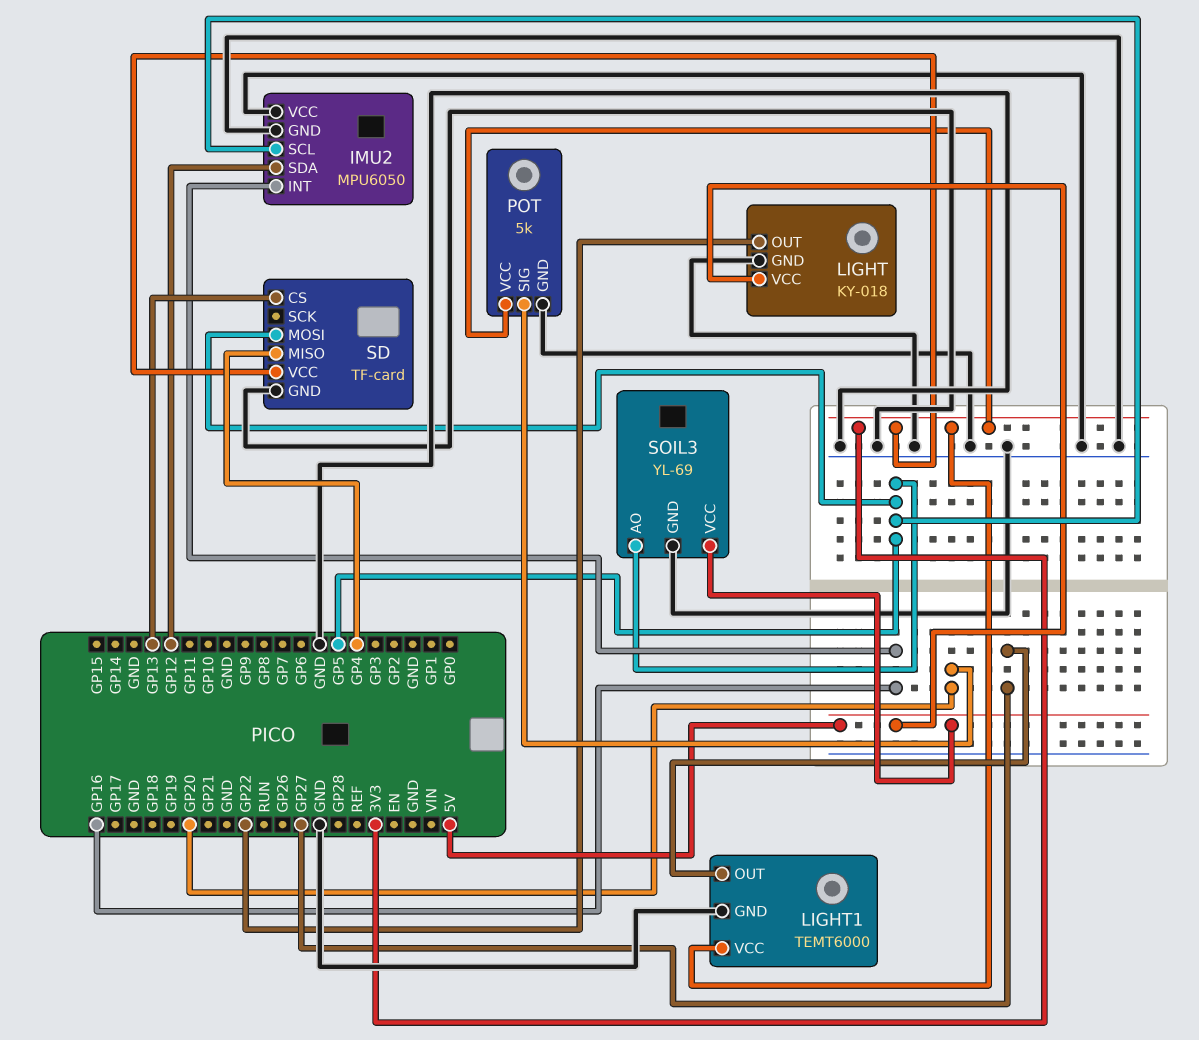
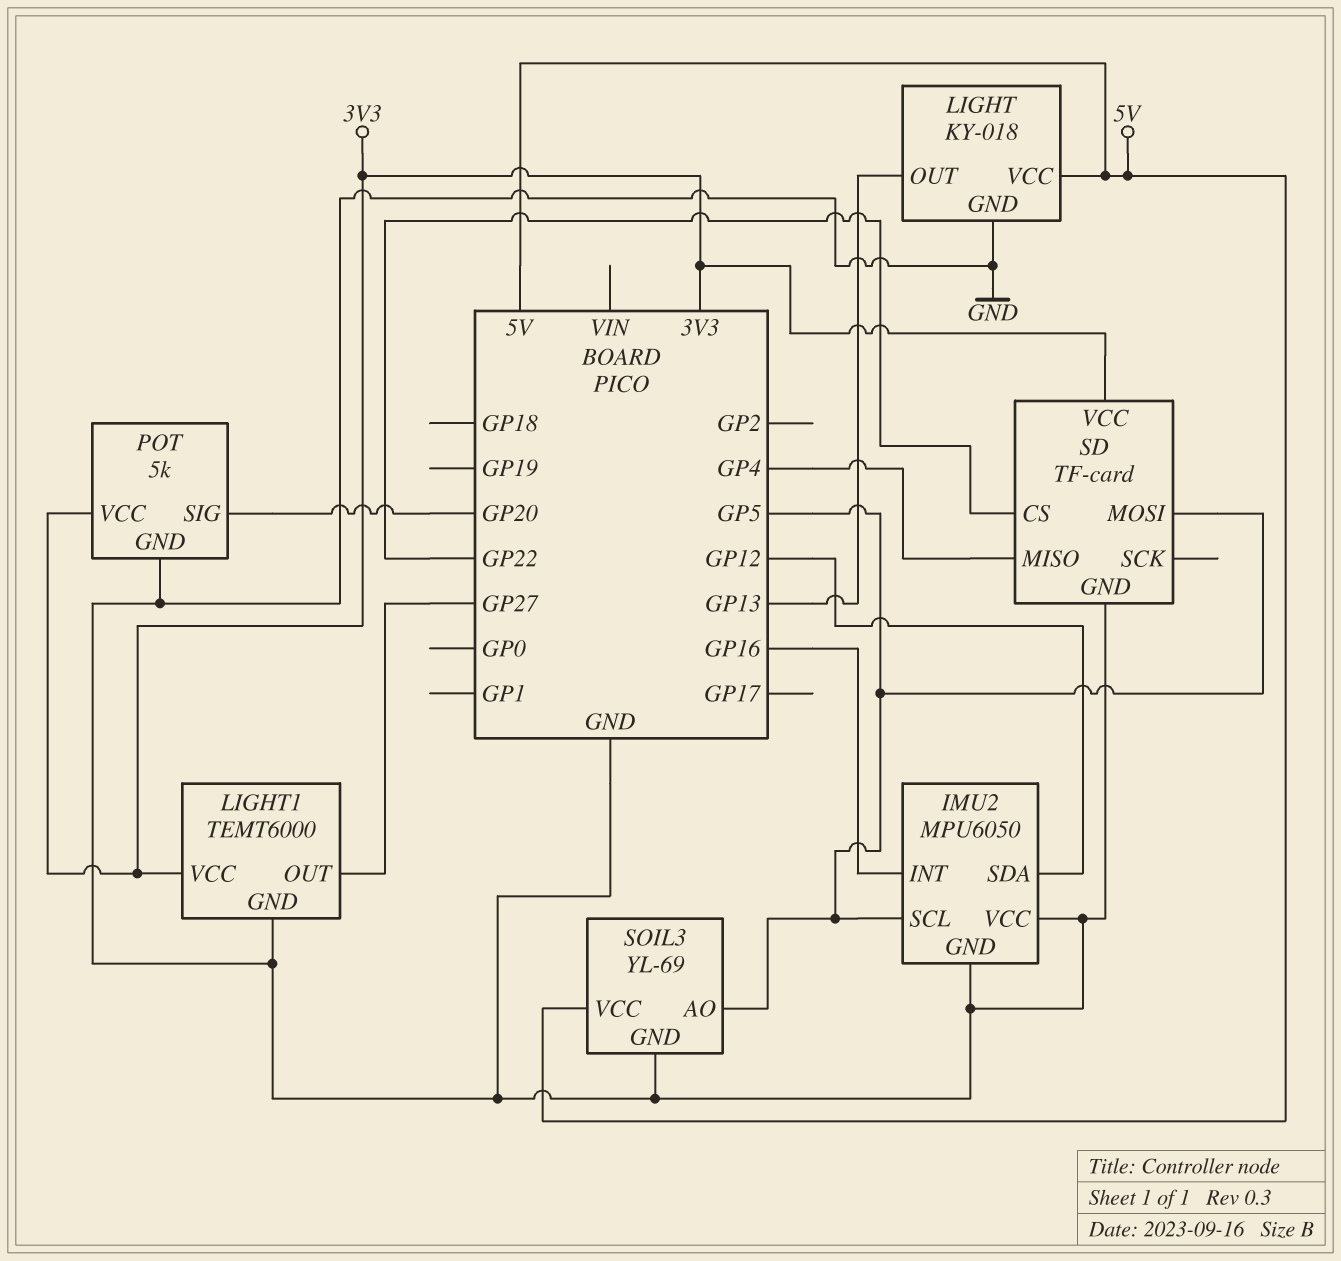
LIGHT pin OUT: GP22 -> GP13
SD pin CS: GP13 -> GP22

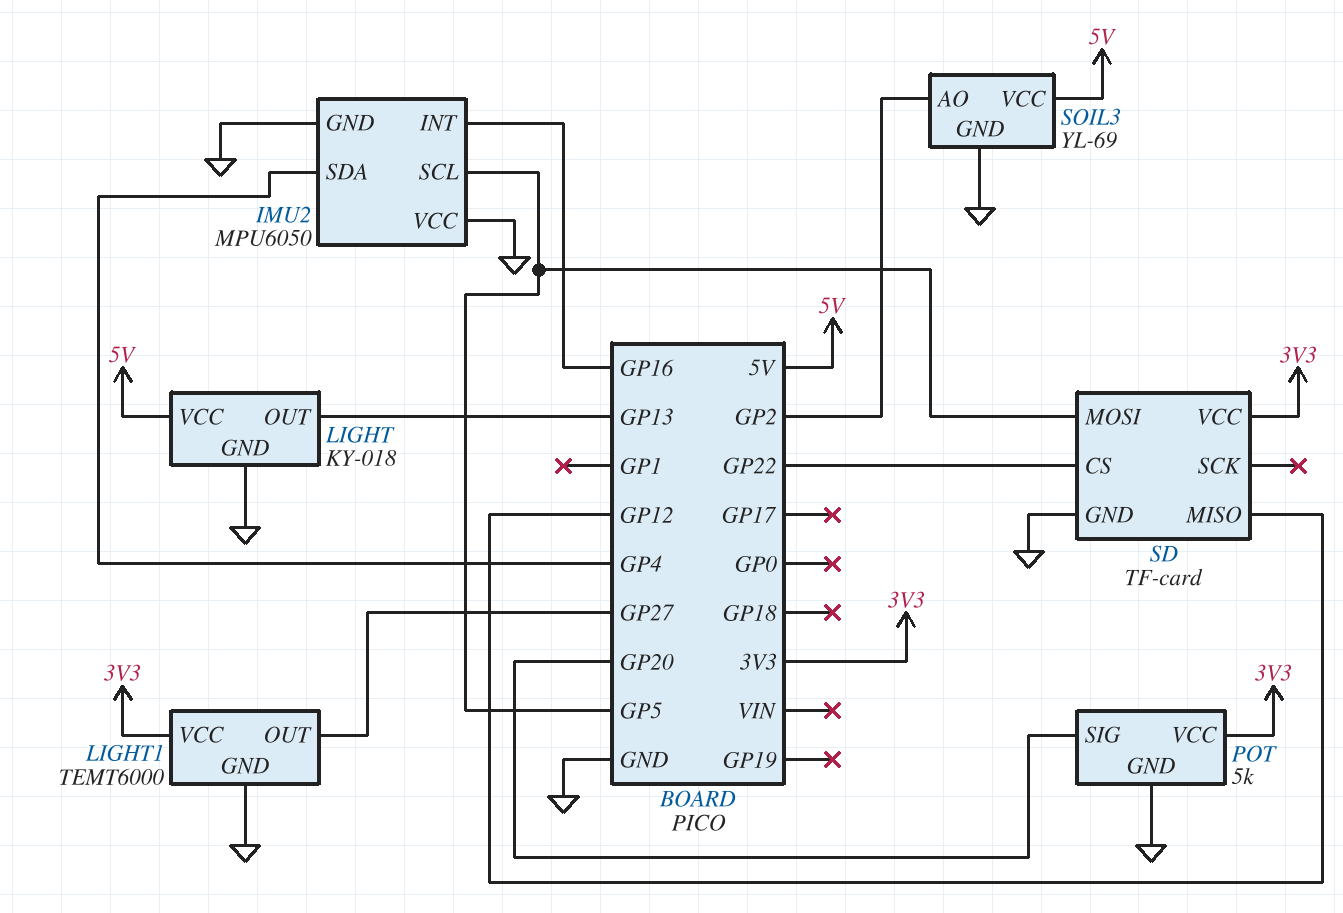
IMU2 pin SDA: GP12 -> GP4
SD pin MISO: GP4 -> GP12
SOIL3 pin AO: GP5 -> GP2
———
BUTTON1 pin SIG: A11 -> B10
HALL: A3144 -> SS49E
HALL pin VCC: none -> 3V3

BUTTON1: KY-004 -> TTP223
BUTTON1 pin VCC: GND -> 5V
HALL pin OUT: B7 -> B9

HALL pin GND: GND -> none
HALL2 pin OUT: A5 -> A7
———
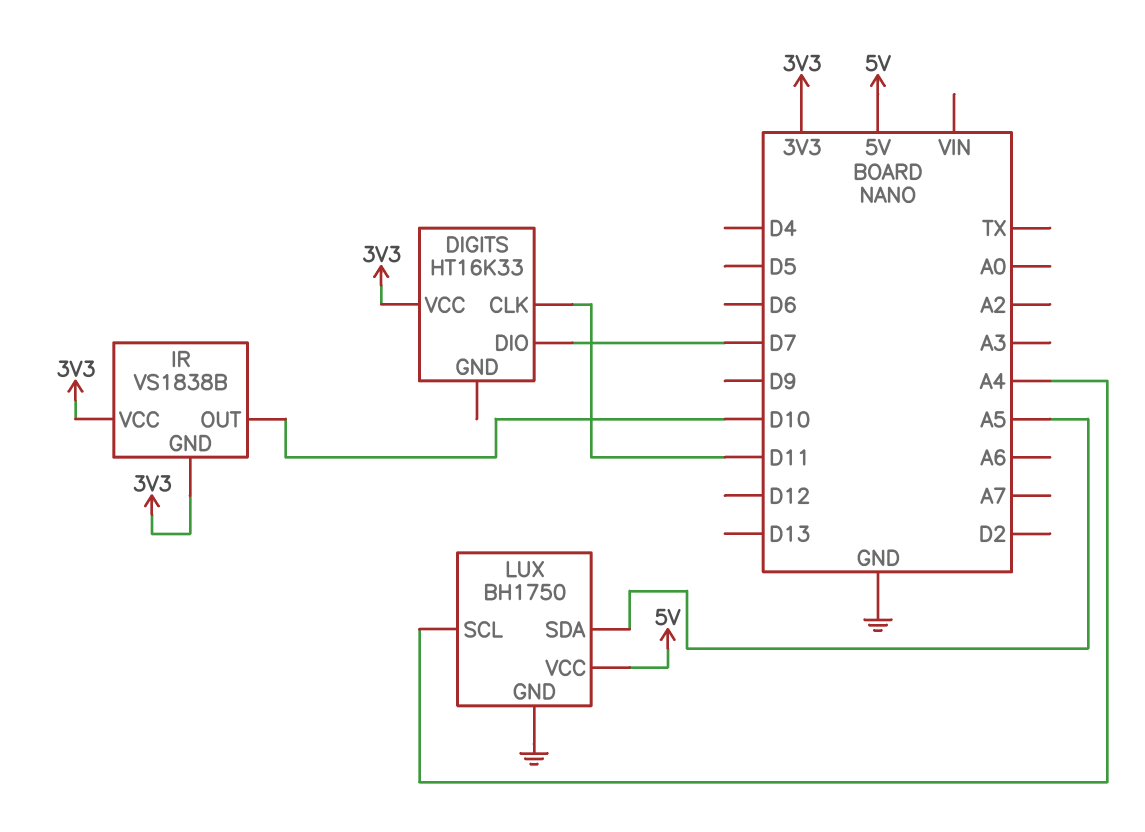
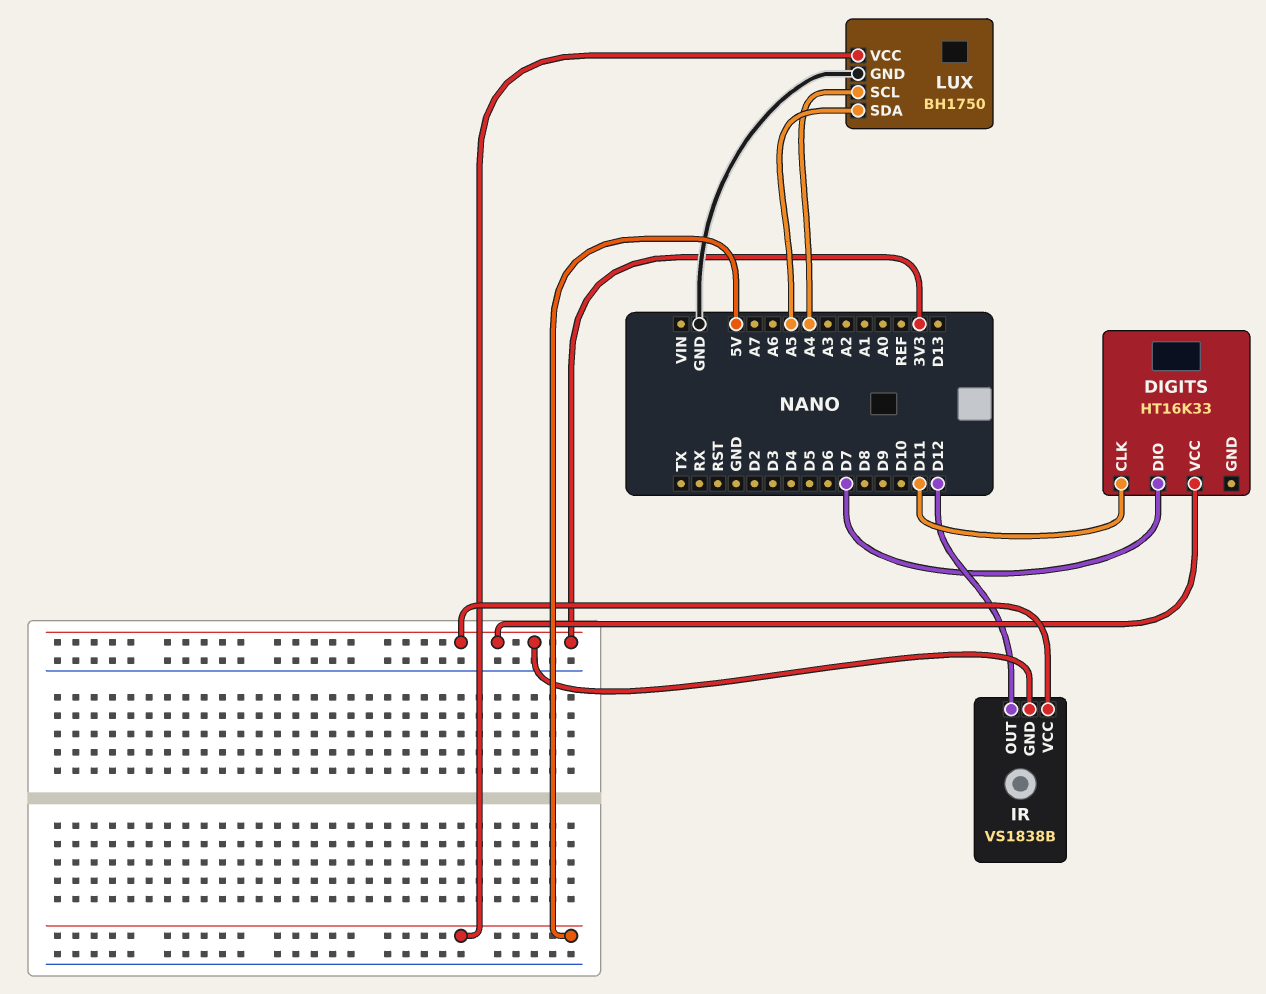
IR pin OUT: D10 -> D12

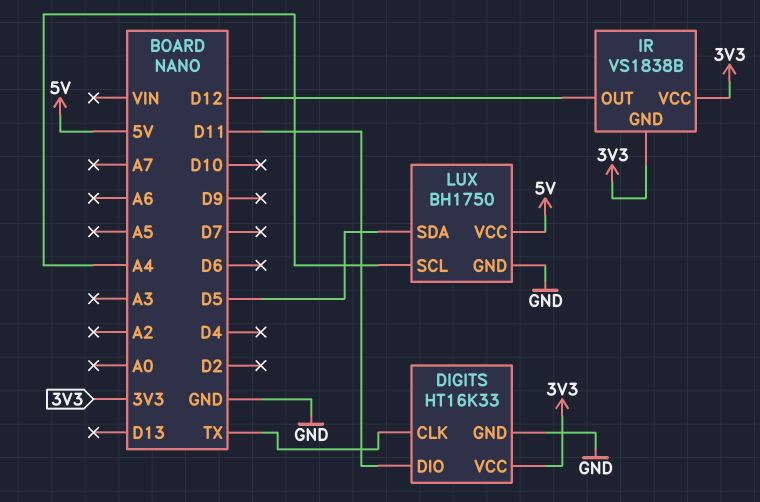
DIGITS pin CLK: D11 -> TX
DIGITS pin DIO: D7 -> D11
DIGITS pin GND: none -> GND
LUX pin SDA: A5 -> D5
———
TASK PROMPT: Within these entries, output exactly the lines starting at the one with "LIGHT pin OUT: GP22 -> GP13" and finishing at the one with "SOIL3 pin AO: GP5 -> GP2". Leave pictures out of the output.

SOLVED PROBLEM:
LIGHT pin OUT: GP22 -> GP13
SD pin CS: GP13 -> GP22

IMU2 pin SDA: GP12 -> GP4
SD pin MISO: GP4 -> GP12
SOIL3 pin AO: GP5 -> GP2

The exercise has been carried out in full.